> [Task prompt] Find the lines below holding the word "visible" and copy each of them.
---
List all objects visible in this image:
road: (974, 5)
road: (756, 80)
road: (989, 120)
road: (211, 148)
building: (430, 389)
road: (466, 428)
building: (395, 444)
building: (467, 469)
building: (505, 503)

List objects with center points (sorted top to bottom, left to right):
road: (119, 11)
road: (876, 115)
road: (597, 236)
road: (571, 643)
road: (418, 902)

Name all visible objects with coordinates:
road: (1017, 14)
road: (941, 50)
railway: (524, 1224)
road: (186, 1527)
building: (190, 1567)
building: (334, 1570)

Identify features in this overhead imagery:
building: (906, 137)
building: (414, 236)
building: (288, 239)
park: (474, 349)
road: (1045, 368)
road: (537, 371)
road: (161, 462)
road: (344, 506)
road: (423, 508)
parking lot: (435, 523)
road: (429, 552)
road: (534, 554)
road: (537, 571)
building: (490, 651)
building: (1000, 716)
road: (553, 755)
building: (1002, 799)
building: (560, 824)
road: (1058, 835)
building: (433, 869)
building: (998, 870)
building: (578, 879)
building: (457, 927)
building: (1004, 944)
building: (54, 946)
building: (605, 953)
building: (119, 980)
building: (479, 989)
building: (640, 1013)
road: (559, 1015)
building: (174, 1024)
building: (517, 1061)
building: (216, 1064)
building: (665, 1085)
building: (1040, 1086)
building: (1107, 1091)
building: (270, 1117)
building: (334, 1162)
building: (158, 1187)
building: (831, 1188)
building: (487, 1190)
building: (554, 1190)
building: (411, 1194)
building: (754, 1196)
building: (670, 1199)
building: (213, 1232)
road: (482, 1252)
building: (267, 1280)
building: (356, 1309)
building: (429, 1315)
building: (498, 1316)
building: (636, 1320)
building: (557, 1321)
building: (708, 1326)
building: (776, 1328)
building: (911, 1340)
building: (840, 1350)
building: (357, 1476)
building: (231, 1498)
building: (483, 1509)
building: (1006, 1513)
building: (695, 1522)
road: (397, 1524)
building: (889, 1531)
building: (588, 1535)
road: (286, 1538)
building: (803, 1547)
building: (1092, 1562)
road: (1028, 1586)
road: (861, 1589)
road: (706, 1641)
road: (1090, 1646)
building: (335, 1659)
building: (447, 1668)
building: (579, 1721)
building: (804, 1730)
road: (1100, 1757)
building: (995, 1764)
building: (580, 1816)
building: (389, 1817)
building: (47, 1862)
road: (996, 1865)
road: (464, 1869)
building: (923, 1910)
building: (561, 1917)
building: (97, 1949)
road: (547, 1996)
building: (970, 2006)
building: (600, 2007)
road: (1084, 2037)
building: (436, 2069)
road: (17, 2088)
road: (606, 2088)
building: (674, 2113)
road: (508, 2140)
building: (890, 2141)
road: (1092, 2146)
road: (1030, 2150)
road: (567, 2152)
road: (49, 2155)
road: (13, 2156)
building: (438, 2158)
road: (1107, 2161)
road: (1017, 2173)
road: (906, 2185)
---
> [Solution below]
List all objects visible in this image:
Name all visible objects with coordinates:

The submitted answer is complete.